The problem -> Once the line containing "STEPPER3 pin IN3: D7 -> D2" is found, copy it and each subsequent line exactly. Stop at the end of the records below.

--- Given data Enclosed Below ---

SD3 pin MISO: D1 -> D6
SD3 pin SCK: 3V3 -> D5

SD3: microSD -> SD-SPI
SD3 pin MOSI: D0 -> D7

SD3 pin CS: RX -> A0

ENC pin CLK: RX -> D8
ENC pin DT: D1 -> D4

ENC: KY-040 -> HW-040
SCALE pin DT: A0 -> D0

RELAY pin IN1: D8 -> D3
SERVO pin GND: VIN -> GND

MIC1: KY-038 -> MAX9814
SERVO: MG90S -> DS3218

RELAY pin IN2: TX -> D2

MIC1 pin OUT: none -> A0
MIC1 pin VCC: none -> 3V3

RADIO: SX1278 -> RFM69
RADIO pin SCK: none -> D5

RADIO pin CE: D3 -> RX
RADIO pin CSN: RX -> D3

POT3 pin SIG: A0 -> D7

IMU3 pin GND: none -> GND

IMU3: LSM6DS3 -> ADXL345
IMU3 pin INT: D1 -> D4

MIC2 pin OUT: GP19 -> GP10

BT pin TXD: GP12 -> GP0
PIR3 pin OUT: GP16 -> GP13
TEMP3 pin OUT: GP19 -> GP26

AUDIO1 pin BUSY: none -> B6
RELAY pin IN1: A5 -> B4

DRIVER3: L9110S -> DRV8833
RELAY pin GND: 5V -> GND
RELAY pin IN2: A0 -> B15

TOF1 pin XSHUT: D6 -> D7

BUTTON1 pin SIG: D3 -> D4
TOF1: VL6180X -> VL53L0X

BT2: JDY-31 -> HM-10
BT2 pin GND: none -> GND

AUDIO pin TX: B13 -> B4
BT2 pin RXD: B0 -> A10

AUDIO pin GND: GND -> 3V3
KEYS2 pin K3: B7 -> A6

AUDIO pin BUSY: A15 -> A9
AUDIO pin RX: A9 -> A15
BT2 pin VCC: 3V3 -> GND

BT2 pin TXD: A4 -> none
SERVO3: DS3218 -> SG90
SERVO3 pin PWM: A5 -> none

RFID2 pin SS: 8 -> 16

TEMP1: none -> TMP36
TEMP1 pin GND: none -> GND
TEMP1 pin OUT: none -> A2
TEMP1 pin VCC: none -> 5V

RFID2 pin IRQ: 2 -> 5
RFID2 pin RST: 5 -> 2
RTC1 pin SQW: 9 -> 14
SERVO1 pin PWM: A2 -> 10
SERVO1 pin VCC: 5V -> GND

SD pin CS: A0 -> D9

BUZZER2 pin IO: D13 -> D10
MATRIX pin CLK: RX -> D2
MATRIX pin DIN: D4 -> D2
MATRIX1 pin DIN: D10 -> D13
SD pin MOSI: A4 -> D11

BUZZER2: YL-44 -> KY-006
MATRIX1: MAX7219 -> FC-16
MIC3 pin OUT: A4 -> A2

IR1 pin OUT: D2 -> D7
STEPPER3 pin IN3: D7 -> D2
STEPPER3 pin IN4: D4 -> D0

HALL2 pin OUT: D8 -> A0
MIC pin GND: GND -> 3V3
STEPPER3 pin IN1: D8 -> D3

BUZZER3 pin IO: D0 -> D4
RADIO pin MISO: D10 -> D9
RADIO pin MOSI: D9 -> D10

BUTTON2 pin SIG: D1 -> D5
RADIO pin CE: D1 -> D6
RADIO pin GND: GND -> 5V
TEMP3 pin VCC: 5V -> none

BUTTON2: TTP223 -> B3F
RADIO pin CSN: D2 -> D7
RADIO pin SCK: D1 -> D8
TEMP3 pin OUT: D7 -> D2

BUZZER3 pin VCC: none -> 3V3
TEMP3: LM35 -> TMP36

--- End of Enclosed Given data ---

Result of the task ->
STEPPER3 pin IN3: D7 -> D2
STEPPER3 pin IN4: D4 -> D0

HALL2 pin OUT: D8 -> A0
MIC pin GND: GND -> 3V3
STEPPER3 pin IN1: D8 -> D3

BUZZER3 pin IO: D0 -> D4
RADIO pin MISO: D10 -> D9
RADIO pin MOSI: D9 -> D10

BUTTON2 pin SIG: D1 -> D5
RADIO pin CE: D1 -> D6
RADIO pin GND: GND -> 5V
TEMP3 pin VCC: 5V -> none

BUTTON2: TTP223 -> B3F
RADIO pin CSN: D2 -> D7
RADIO pin SCK: D1 -> D8
TEMP3 pin OUT: D7 -> D2

BUZZER3 pin VCC: none -> 3V3
TEMP3: LM35 -> TMP36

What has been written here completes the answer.